> _ENTRIES SHOWN_:
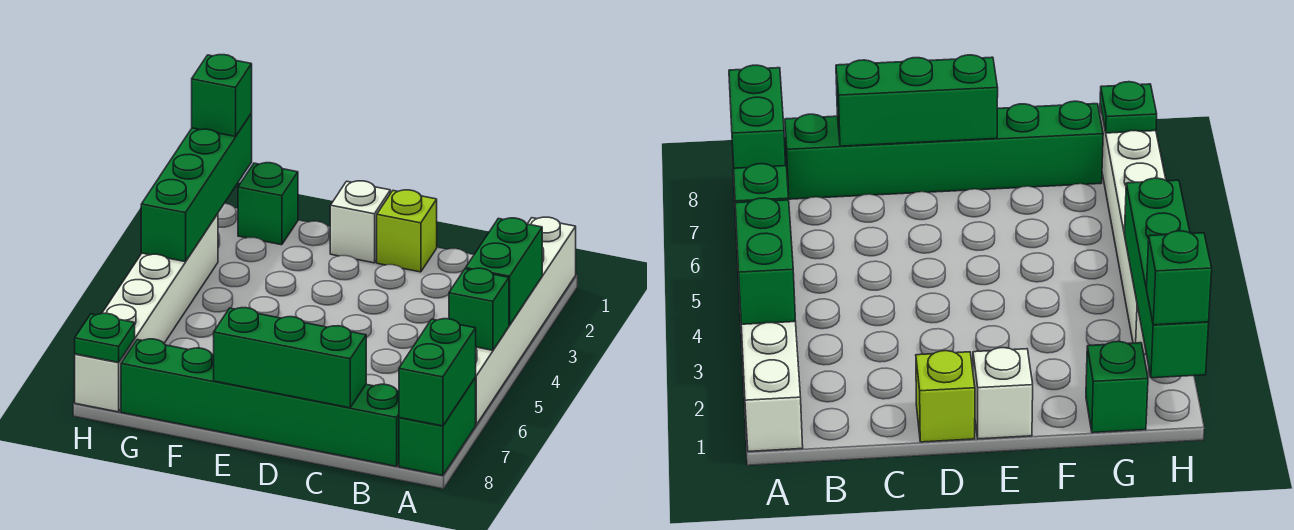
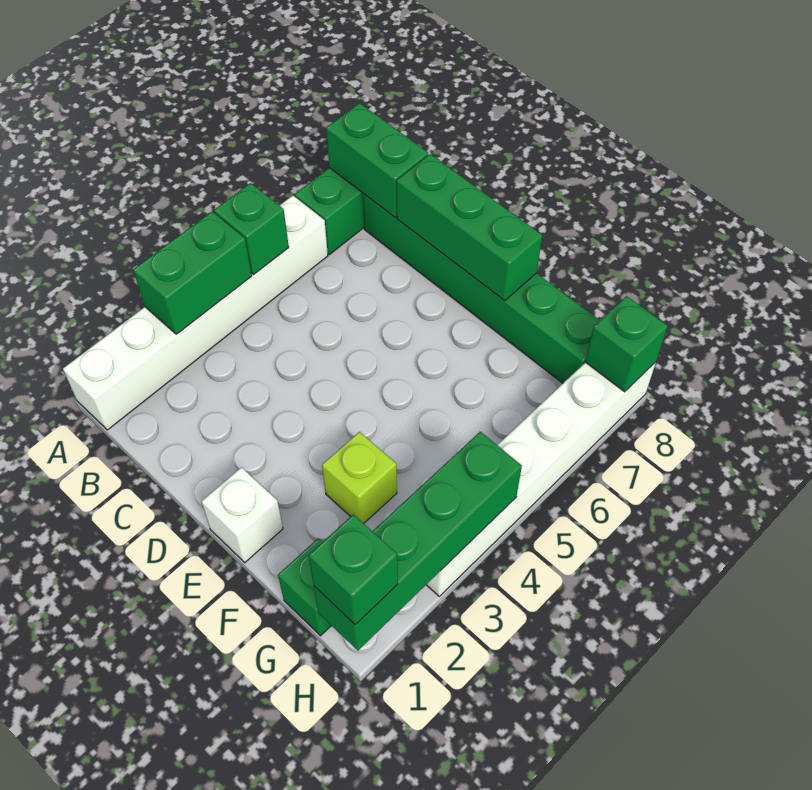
green brick A7:A8 level 2 -> green brick A8:B8 level 2
lime brick D1 level 1 -> lime brick F3 level 1
green plate H8 level 2 -> green brick H8 level 2

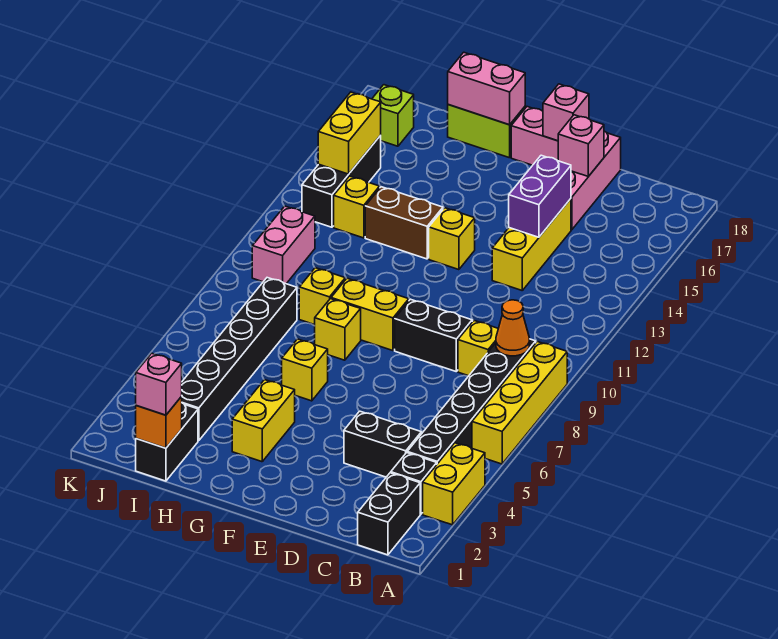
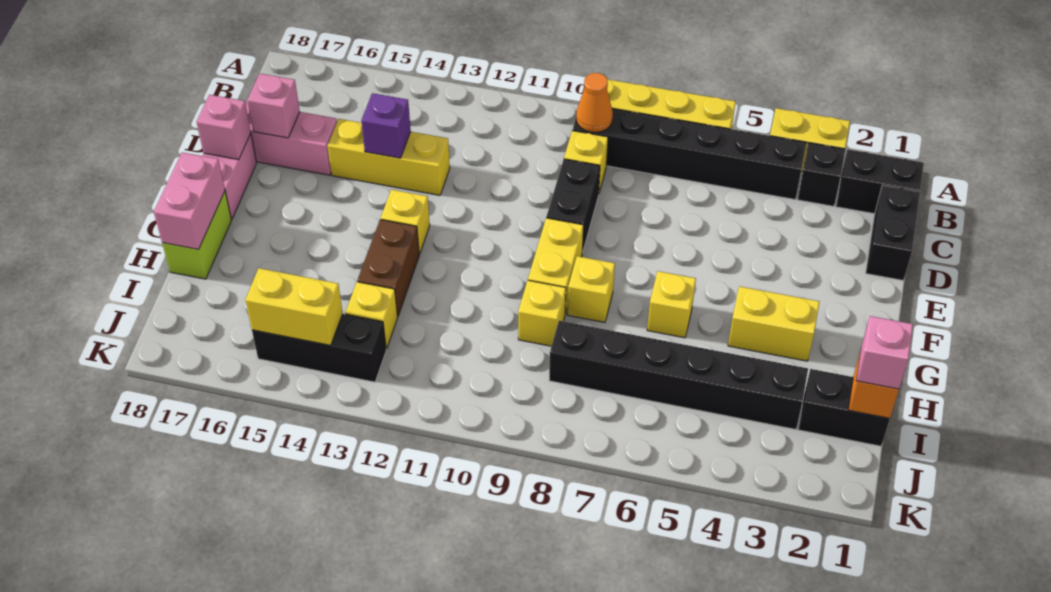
black brick C4:D4 level 1 -> black brick C1:D1 level 1
purple brick D14:D15 level 2 -> purple brick D14 level 2
pink brick J10:J11 level 1 -> none
lime brick J17 level 1 -> none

> _WHAT THE TASK REQUIRES_:
If an entry contains a picture, skip the picture and reproduce everything else exactly.

> _WRITTEN SOLUTION_:
green brick A7:A8 level 2 -> green brick A8:B8 level 2
lime brick D1 level 1 -> lime brick F3 level 1
green plate H8 level 2 -> green brick H8 level 2

black brick C4:D4 level 1 -> black brick C1:D1 level 1
purple brick D14:D15 level 2 -> purple brick D14 level 2
pink brick J10:J11 level 1 -> none
lime brick J17 level 1 -> none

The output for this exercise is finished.